*Records to use*

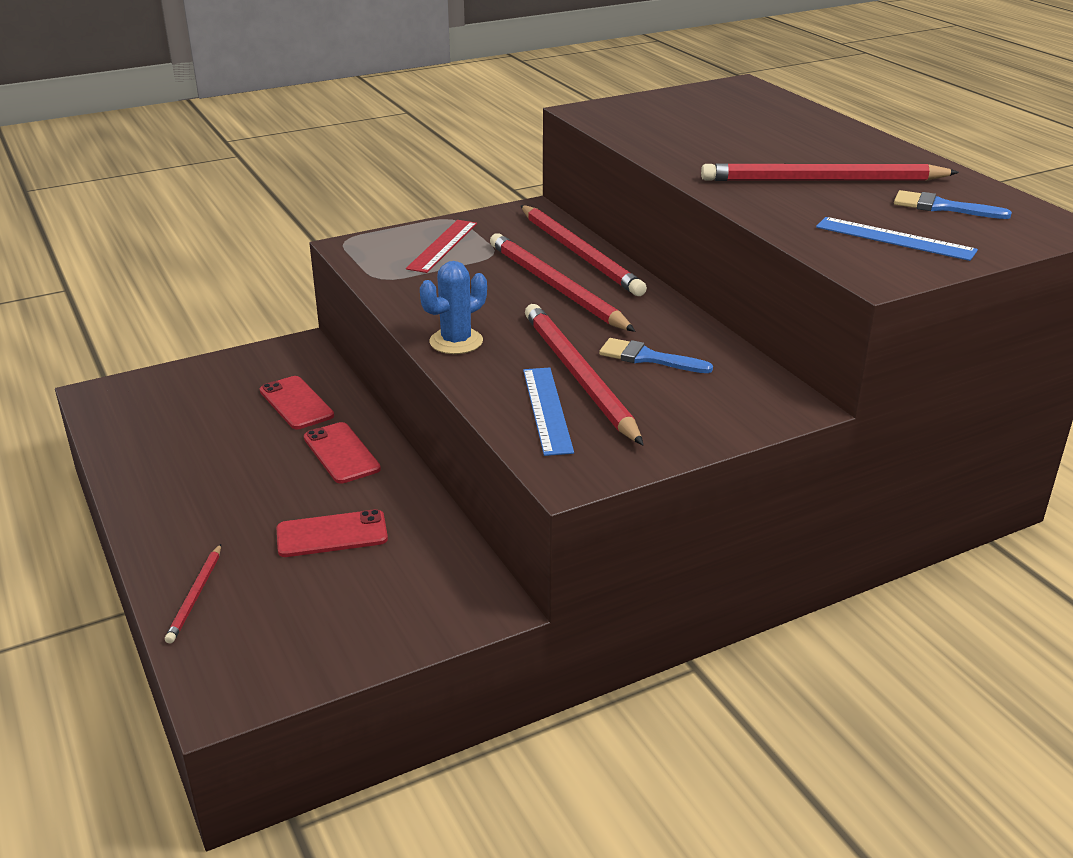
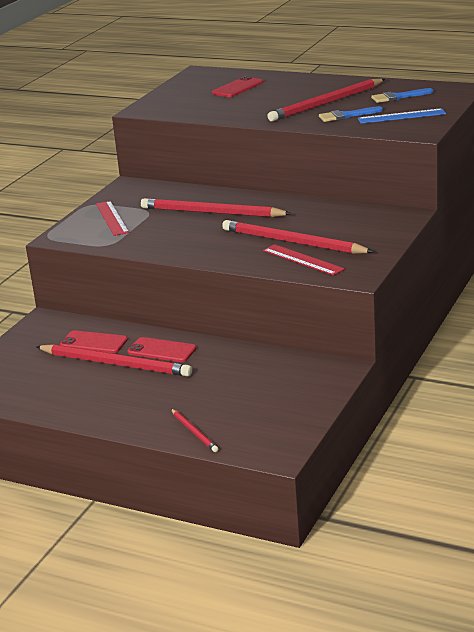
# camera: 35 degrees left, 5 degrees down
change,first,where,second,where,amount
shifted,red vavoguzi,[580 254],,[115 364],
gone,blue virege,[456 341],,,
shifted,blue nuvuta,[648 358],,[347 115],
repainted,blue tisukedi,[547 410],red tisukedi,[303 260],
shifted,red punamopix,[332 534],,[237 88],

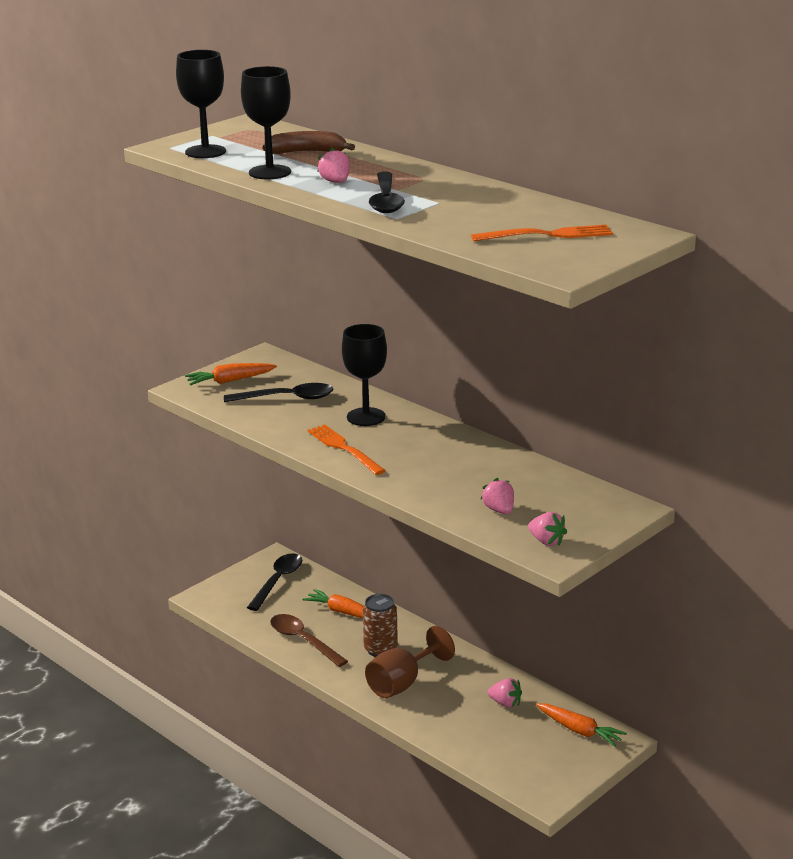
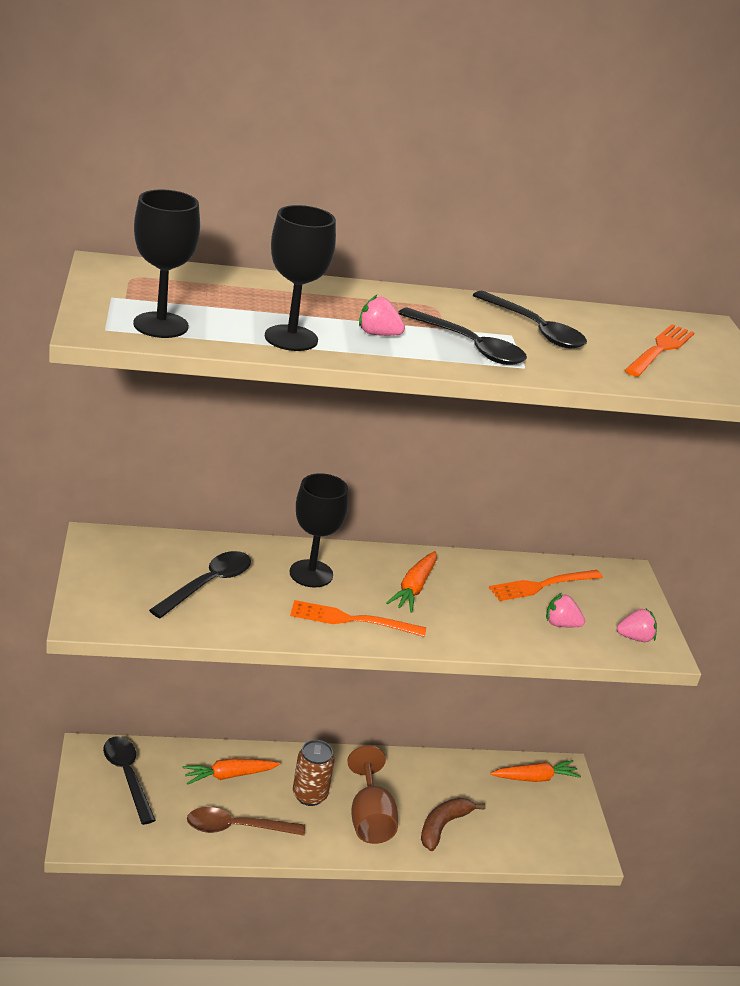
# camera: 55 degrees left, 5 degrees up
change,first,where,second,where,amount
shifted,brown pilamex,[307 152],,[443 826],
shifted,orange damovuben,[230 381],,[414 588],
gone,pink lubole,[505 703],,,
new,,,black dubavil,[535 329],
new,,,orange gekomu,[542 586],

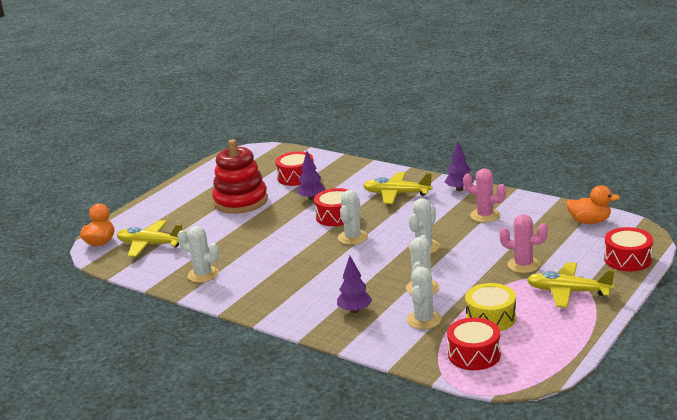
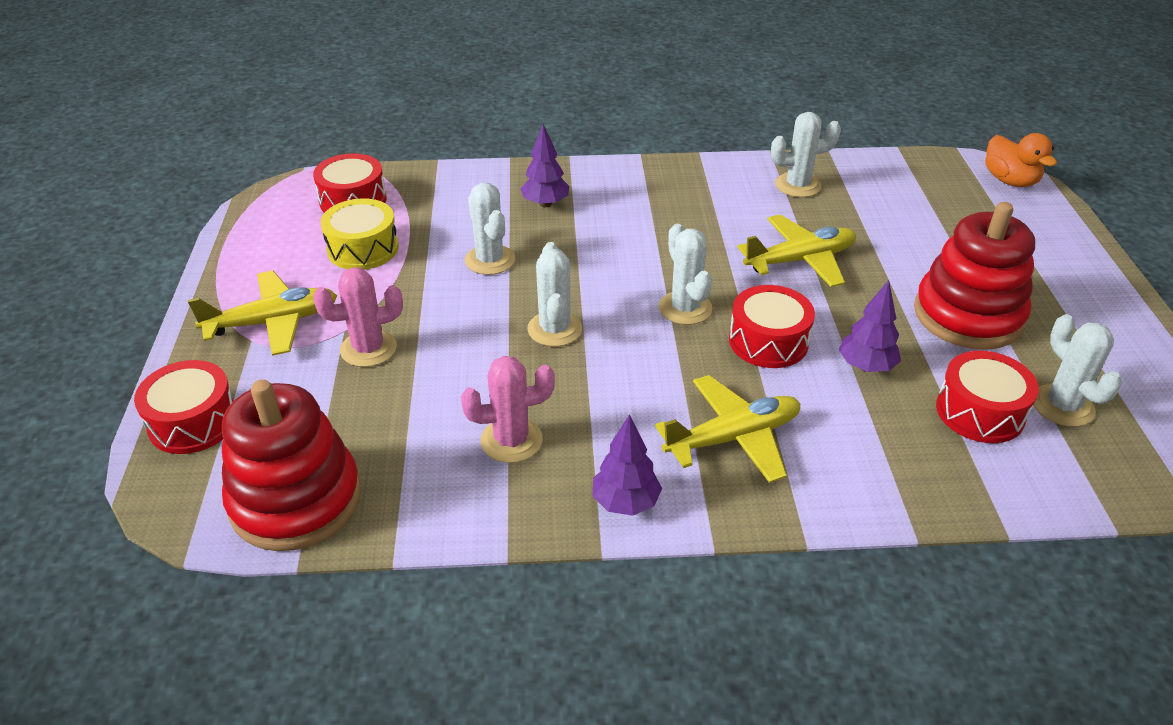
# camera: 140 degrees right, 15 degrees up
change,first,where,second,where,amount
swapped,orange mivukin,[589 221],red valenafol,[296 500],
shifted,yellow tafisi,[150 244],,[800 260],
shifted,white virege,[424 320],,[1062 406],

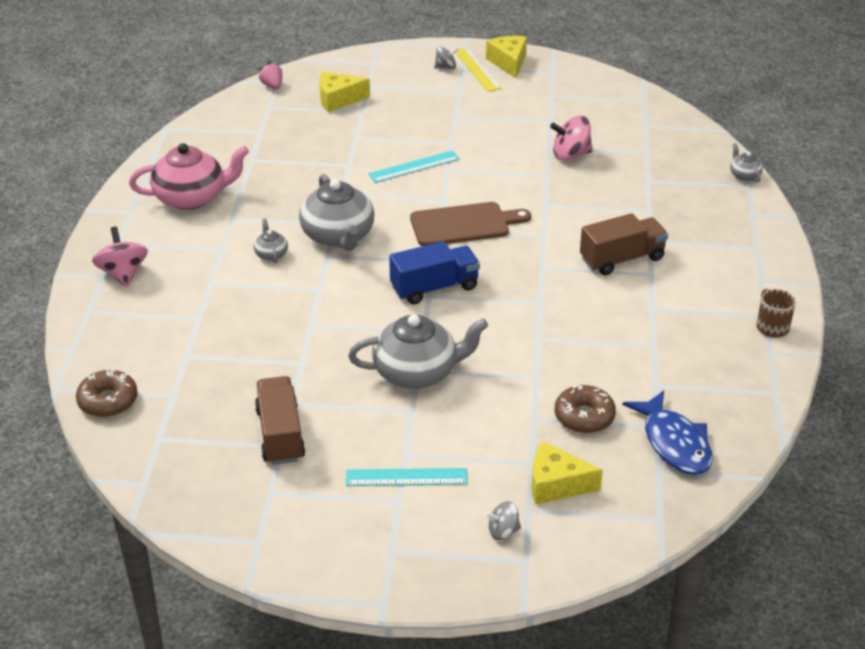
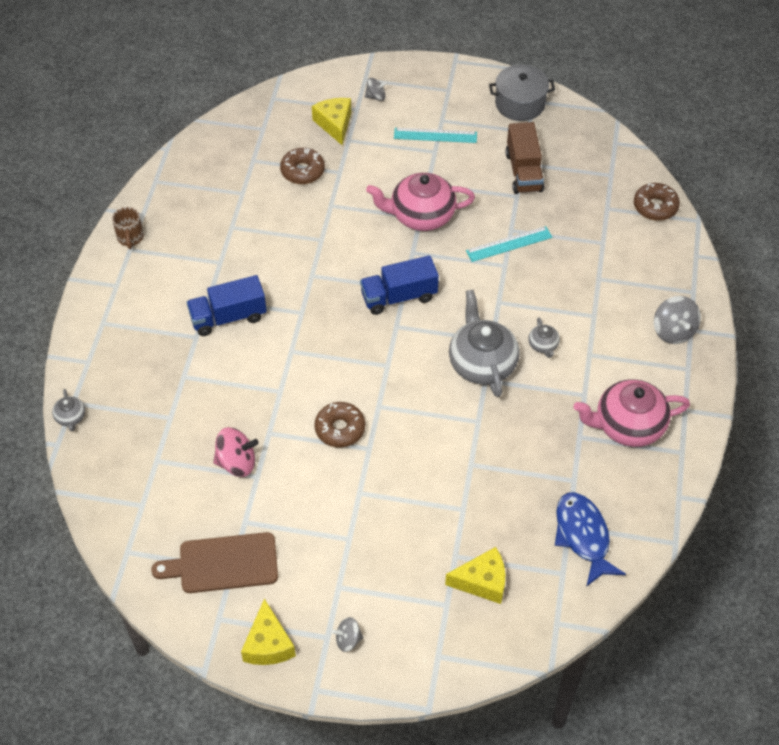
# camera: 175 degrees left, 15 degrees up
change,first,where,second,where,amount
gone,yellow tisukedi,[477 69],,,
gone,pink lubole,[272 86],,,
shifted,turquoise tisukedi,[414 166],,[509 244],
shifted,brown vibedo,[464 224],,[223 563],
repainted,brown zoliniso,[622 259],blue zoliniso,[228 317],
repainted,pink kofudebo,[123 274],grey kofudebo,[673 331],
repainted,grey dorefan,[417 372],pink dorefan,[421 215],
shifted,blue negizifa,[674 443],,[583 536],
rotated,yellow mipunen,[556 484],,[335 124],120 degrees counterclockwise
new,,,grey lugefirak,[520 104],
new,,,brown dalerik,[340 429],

*What is expected*
Begin at the top of the records above and retype each line exactly until the line containing "repainted,blue tisukedi,[547 410],red", which is included. Skip all pictures.

*Answer to the problem*
# camera: 35 degrees left, 5 degrees down
change,first,where,second,where,amount
shifted,red vavoguzi,[580 254],,[115 364],
gone,blue virege,[456 341],,,
shifted,blue nuvuta,[648 358],,[347 115],
repainted,blue tisukedi,[547 410],red tisukedi,[303 260],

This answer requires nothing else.